• _PROBLEM TO WORK ON_
Reproduce the lines of the items below, from the very start through the line containing "green square: moved 1 px right, 3 px up", with both ends included and the pictures left out.

* Begin DATA *

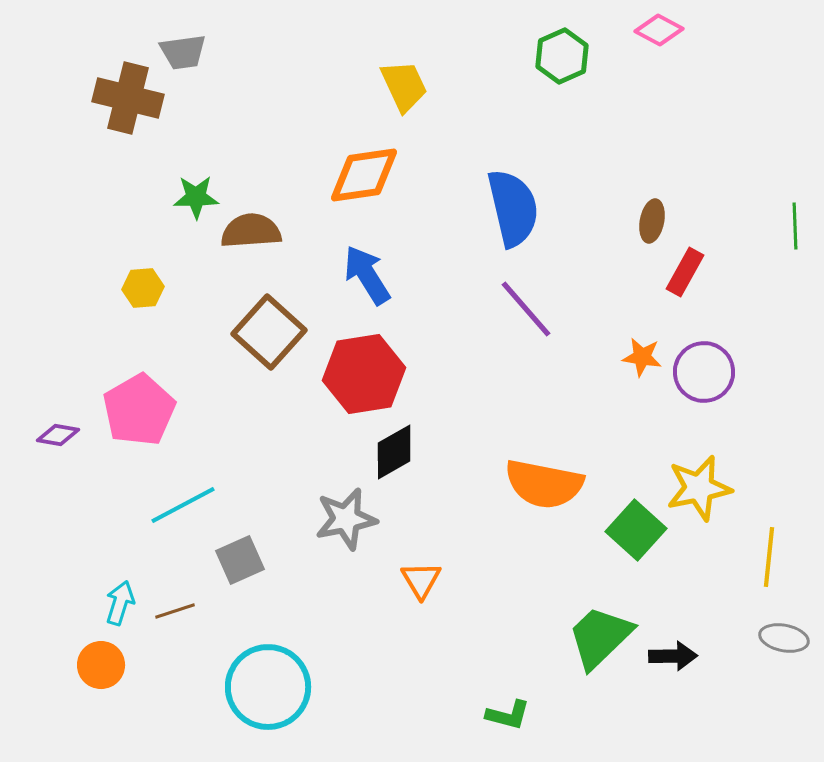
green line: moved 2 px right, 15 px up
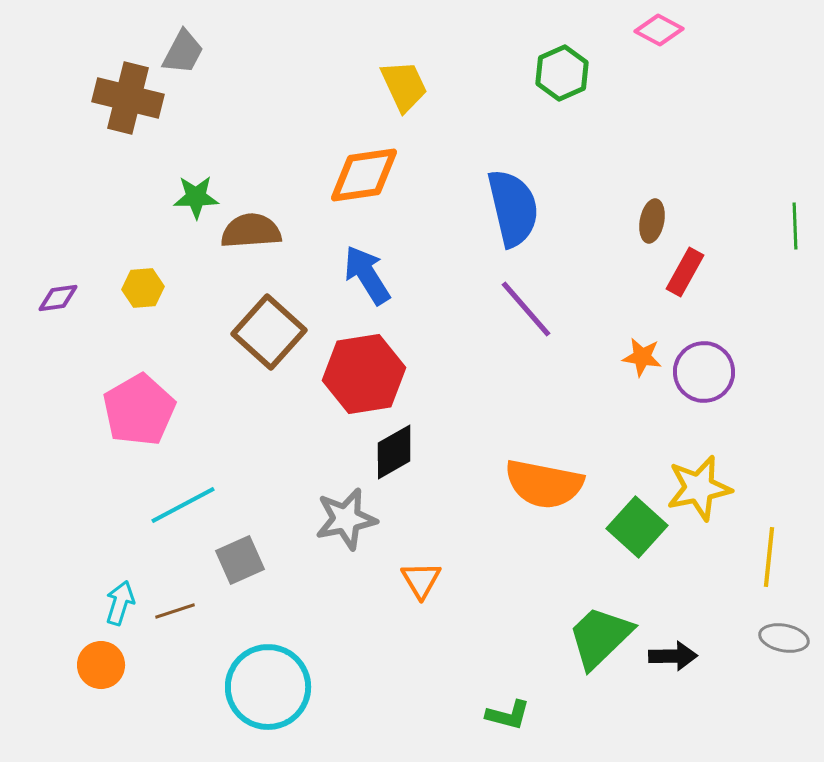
gray trapezoid: rotated 54 degrees counterclockwise
green hexagon: moved 17 px down
purple diamond: moved 137 px up; rotated 18 degrees counterclockwise
green square: moved 1 px right, 3 px up
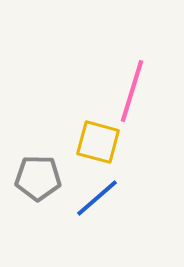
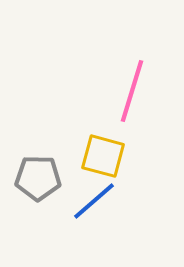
yellow square: moved 5 px right, 14 px down
blue line: moved 3 px left, 3 px down
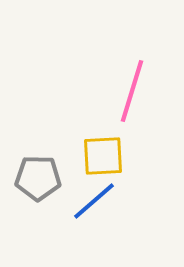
yellow square: rotated 18 degrees counterclockwise
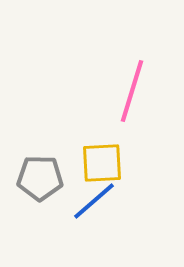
yellow square: moved 1 px left, 7 px down
gray pentagon: moved 2 px right
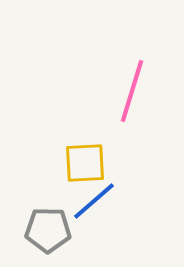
yellow square: moved 17 px left
gray pentagon: moved 8 px right, 52 px down
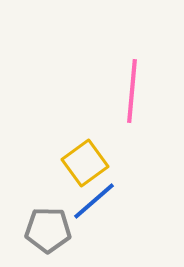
pink line: rotated 12 degrees counterclockwise
yellow square: rotated 33 degrees counterclockwise
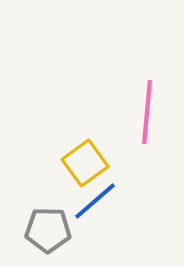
pink line: moved 15 px right, 21 px down
blue line: moved 1 px right
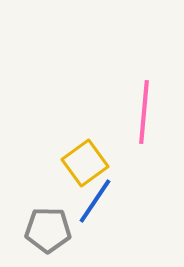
pink line: moved 3 px left
blue line: rotated 15 degrees counterclockwise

* End DATA *

• _RESPONSE FOR THIS EXERCISE_
green line: moved 2 px right, 15 px up
gray trapezoid: rotated 54 degrees counterclockwise
green hexagon: moved 17 px down
purple diamond: moved 137 px up; rotated 18 degrees counterclockwise
green square: moved 1 px right, 3 px up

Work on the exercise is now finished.